Requirement
Keyword search on "cross": report each line of the records that contains it.

○ ○ ○ ○ ○

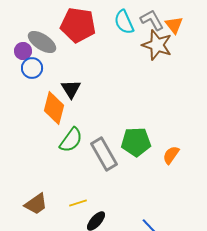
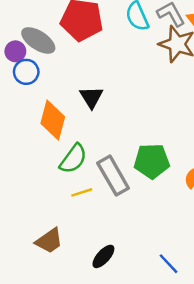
black triangle: (71, 89) -> (91, 97), moved
yellow line: (78, 203) -> (82, 192), moved
brown trapezoid: (36, 204) -> (49, 241), moved

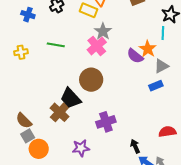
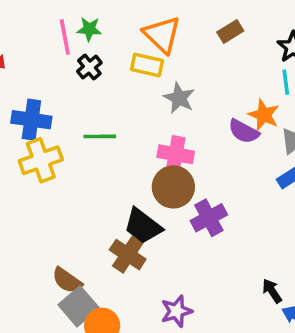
blue cross: (28, 15) -> (31, 120), moved, size x1.5
pink cross: (97, 46) -> (176, 154), moved, turned -30
yellow cross: (21, 52) -> (41, 160), size x1.6
purple cross: (106, 122) -> (209, 218), moved
gray square: (28, 136) -> (79, 306), size x1.5

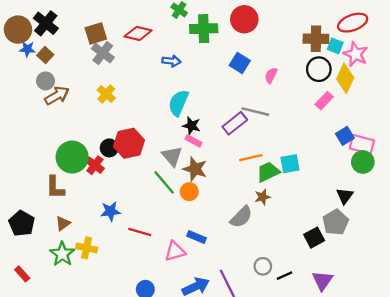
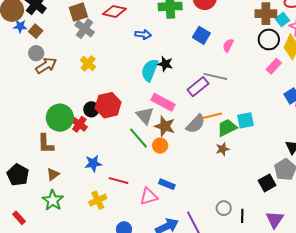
cyan square: (335, 46) -> (282, 19), turned 32
black star: (191, 126) -> (165, 64), moved
pink rectangle: (193, 141) -> (163, 102), size x1.6
gray semicircle: (241, 217) -> (196, 124), moved
yellow cross: (87, 248) -> (98, 200), moved, turned -36
black line: (285, 276) -> (242, 216), turned -64

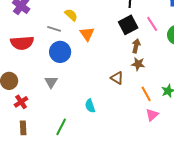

○ ○ ○ ○ ○

Answer to this task
blue cross: (28, 15) -> (31, 120), moved, size x1.5
pink cross: (97, 46) -> (176, 154), moved, turned -30
yellow cross: (21, 52) -> (41, 160), size x1.6
purple cross: (106, 122) -> (209, 218), moved
yellow cross: (87, 248) -> (98, 200), moved, turned -36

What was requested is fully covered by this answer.